BEGIN Given data

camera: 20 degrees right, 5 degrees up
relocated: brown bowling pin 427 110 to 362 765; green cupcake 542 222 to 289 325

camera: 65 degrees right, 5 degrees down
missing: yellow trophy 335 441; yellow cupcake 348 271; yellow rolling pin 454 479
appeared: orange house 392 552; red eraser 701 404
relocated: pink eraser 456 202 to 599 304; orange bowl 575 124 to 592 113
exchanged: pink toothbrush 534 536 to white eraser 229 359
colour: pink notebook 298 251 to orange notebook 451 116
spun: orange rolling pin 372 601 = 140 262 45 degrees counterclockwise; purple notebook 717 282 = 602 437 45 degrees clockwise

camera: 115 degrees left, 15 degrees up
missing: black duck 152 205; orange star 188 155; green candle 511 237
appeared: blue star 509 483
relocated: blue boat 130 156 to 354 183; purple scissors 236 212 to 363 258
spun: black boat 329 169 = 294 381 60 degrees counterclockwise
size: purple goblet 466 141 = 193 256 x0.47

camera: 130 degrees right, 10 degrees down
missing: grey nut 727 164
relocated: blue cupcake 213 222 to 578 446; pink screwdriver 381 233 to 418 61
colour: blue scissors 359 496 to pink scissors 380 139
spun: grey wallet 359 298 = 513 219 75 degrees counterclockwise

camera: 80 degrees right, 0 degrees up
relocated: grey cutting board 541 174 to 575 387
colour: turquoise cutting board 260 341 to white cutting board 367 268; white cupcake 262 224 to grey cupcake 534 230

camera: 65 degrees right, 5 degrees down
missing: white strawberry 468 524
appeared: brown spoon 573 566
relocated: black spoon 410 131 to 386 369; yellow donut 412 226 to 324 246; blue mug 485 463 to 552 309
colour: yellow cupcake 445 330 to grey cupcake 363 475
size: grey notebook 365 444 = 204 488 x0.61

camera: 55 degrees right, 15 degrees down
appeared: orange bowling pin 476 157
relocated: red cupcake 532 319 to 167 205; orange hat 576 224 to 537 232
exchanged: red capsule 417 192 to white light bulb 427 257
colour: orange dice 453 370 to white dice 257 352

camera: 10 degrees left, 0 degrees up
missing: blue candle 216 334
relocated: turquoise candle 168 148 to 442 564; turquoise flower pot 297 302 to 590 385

END Given data

#### [Exercise goal]
Of all the entries above, output exactly the lines between the one holding "appeared: orange house" and the one holding "relocated: blue cupcake", inclusive.

#### [Exercise result]
appeared: orange house 392 552; red eraser 701 404
relocated: pink eraser 456 202 to 599 304; orange bowl 575 124 to 592 113
exchanged: pink toothbrush 534 536 to white eraser 229 359
colour: pink notebook 298 251 to orange notebook 451 116
spun: orange rolling pin 372 601 = 140 262 45 degrees counterclockwise; purple notebook 717 282 = 602 437 45 degrees clockwise

camera: 115 degrees left, 15 degrees up
missing: black duck 152 205; orange star 188 155; green candle 511 237
appeared: blue star 509 483
relocated: blue boat 130 156 to 354 183; purple scissors 236 212 to 363 258
spun: black boat 329 169 = 294 381 60 degrees counterclockwise
size: purple goblet 466 141 = 193 256 x0.47

camera: 130 degrees right, 10 degrees down
missing: grey nut 727 164
relocated: blue cupcake 213 222 to 578 446; pink screwdriver 381 233 to 418 61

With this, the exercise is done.